• _About this task_
What this exercise needs is every entry restated as written, with no pictures.

Shape boundary coordinate data

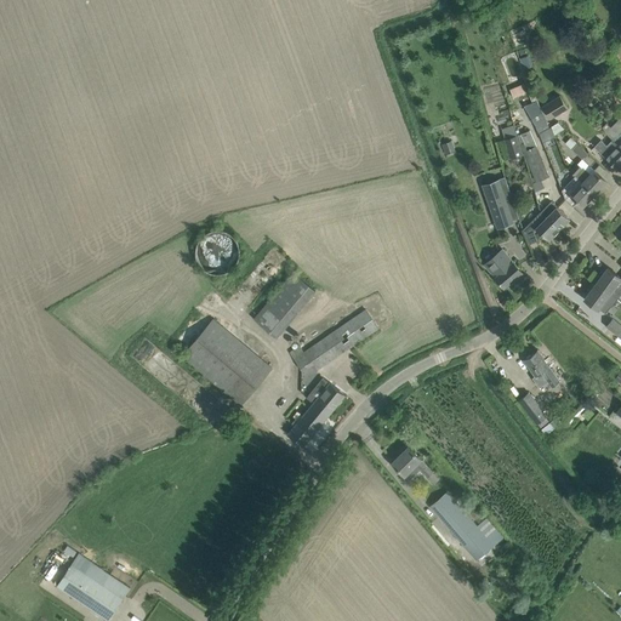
[(620,63),(613,50),(603,55),(614,74),(620,69),(620,63)]
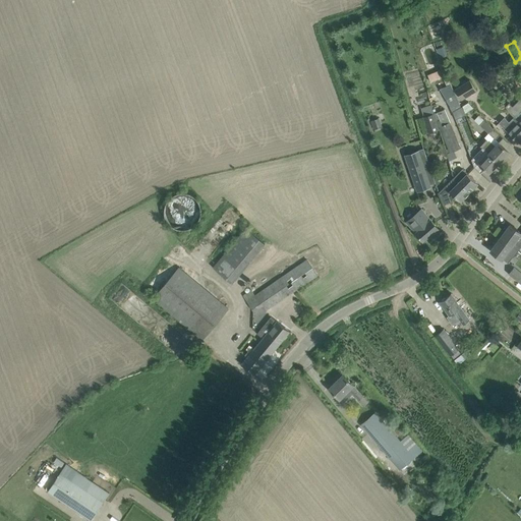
[(442,47),(436,49),(440,58),(445,56),(442,47)]
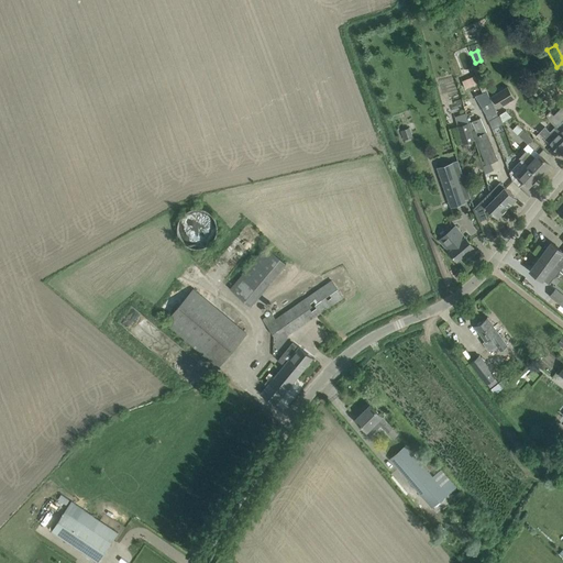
[(483,81),(479,74),(462,80),(465,88),(483,81)]
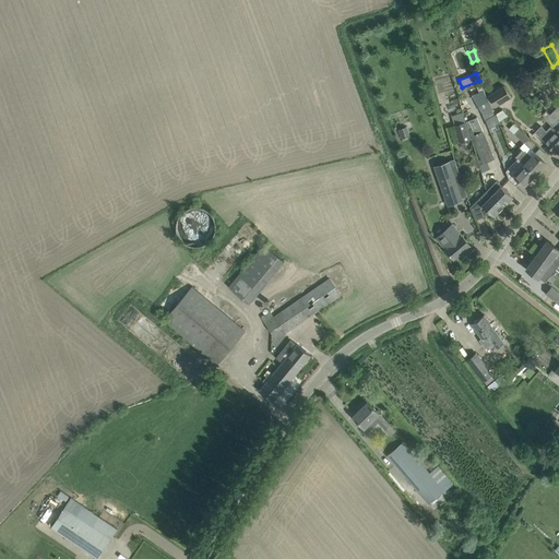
[(503,85),(488,95),(488,96),(486,97),(489,105),(489,104),(492,109),(511,98),(503,85)]
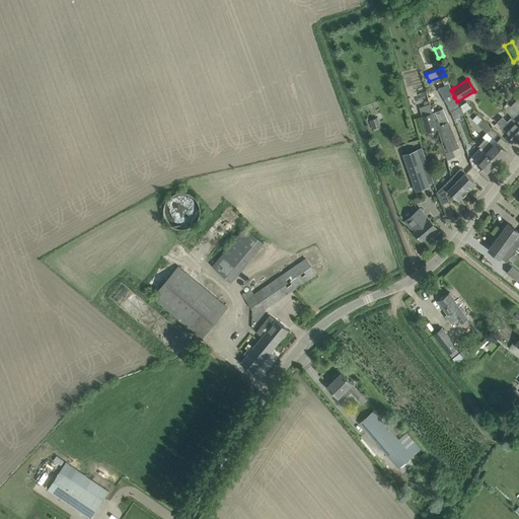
[(458,106),(454,97),(451,90),(448,84),(445,85),(438,88),(448,105),(450,112),(458,106)]
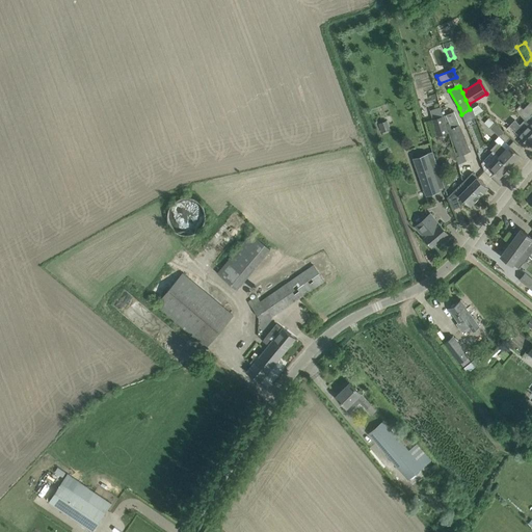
[(449,133),(443,116),(440,107),(430,110),(437,136),(449,133)]
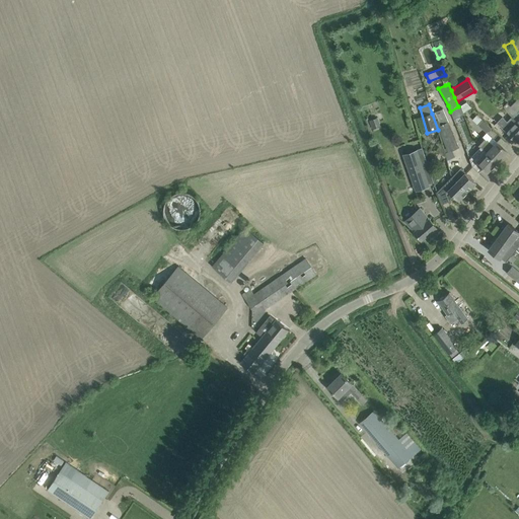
[(443,109),(432,114),(438,130),(446,148),(448,152),(452,150),(459,148),(443,109)]
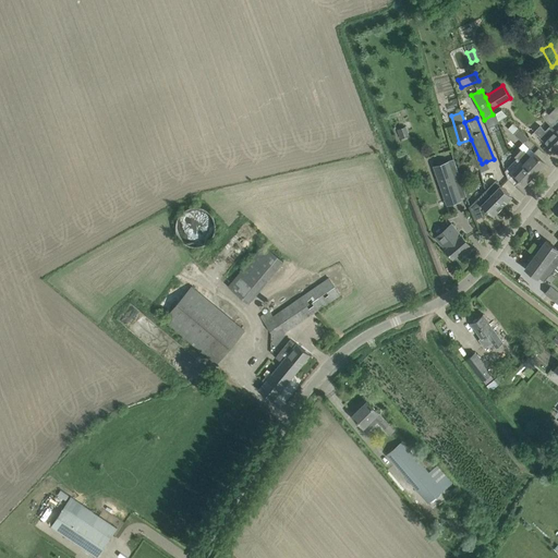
[(540,125),(534,132),(540,137),(538,137),(544,142),(543,142),(546,145),(555,153),(557,148),(557,132),(550,125),(545,131),(540,125)]
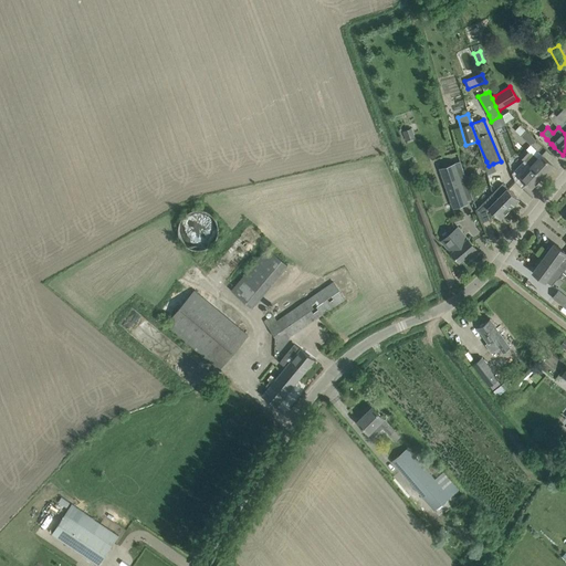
[(411,128),(402,132),(406,140),(415,137),(411,128)]
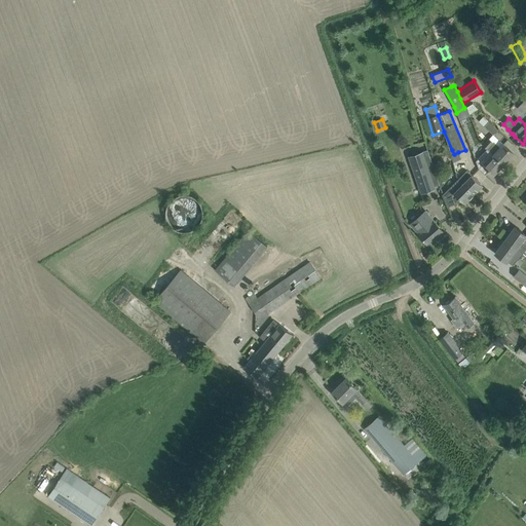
[(485,126),(493,135),(497,129),(489,121),(485,126)]
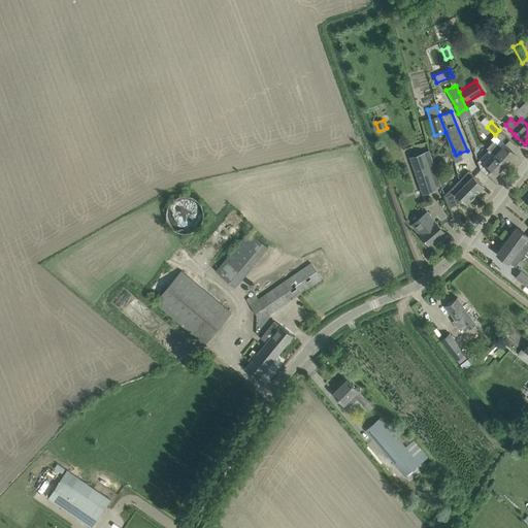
[(516,154),(507,146),(505,145),(502,149),(496,142),(495,142),(491,139),(485,145),(489,150),(490,150),(496,156),(505,164),(516,154)]
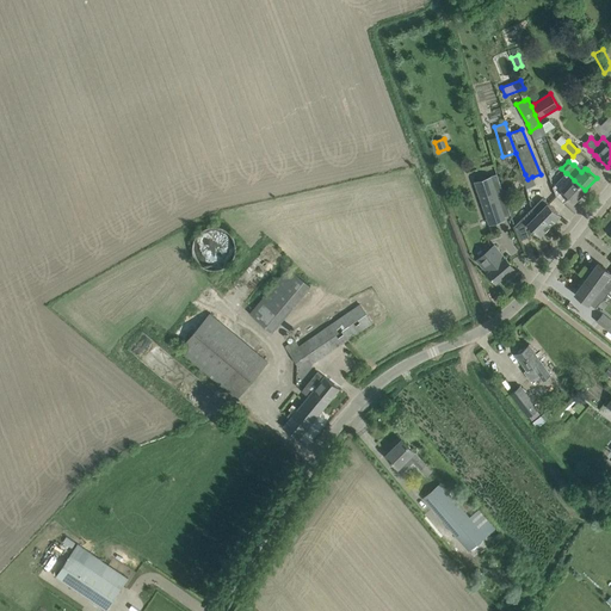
[(585,191),(585,190),(574,180),(567,173),(566,173),(553,186),(556,197),(563,203),(568,197),(573,203),(580,196),(581,197),(586,192),(585,191)]
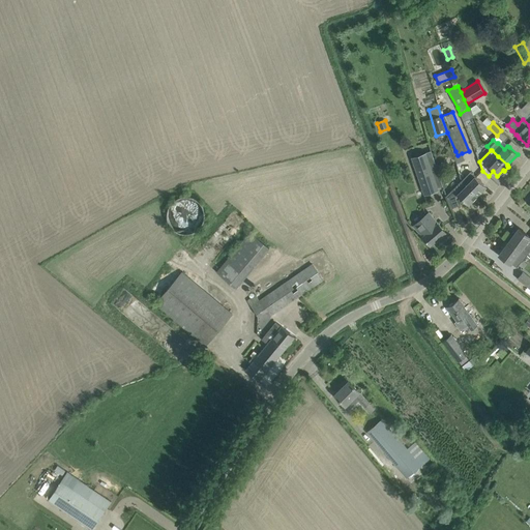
[(428,162),(414,166),(422,188),(428,187),(430,194),(439,190),(438,188),(443,186),(431,151),(425,152),(428,162)]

• _The completed task_
[(620,63),(613,50),(603,55),(614,74),(620,69),(620,63)]
[(442,47),(436,49),(440,58),(445,56),(442,47)]
[(483,81),(479,74),(462,80),(465,88),(483,81)]
[(503,85),(488,95),(488,96),(486,97),(489,105),(489,104),(492,109),(511,98),(503,85)]
[(458,106),(454,97),(451,90),(448,84),(445,85),(438,88),(448,105),(450,112),(458,106)]
[(449,133),(443,116),(440,107),(430,110),(437,136),(449,133)]
[(443,109),(432,114),(438,130),(446,148),(448,152),(452,150),(459,148),(443,109)]
[(540,125),(534,132),(540,137),(538,137),(544,142),(543,142),(546,145),(555,153),(557,148),(557,132),(550,125),(545,131),(540,125)]
[(411,128),(402,132),(406,140),(415,137),(411,128)]
[(485,126),(493,135),(497,129),(489,121),(485,126)]
[(516,154),(507,146),(505,145),(502,149),(496,142),(495,142),(491,139),(485,145),(489,150),(490,150),(496,156),(505,164),(516,154)]
[(585,191),(585,190),(574,180),(567,173),(566,173),(553,186),(556,197),(563,203),(568,197),(573,203),(580,196),(581,197),(586,192),(585,191)]
[(428,162),(414,166),(422,188),(428,187),(430,194),(439,190),(438,188),(443,186),(431,151),(425,152),(428,162)]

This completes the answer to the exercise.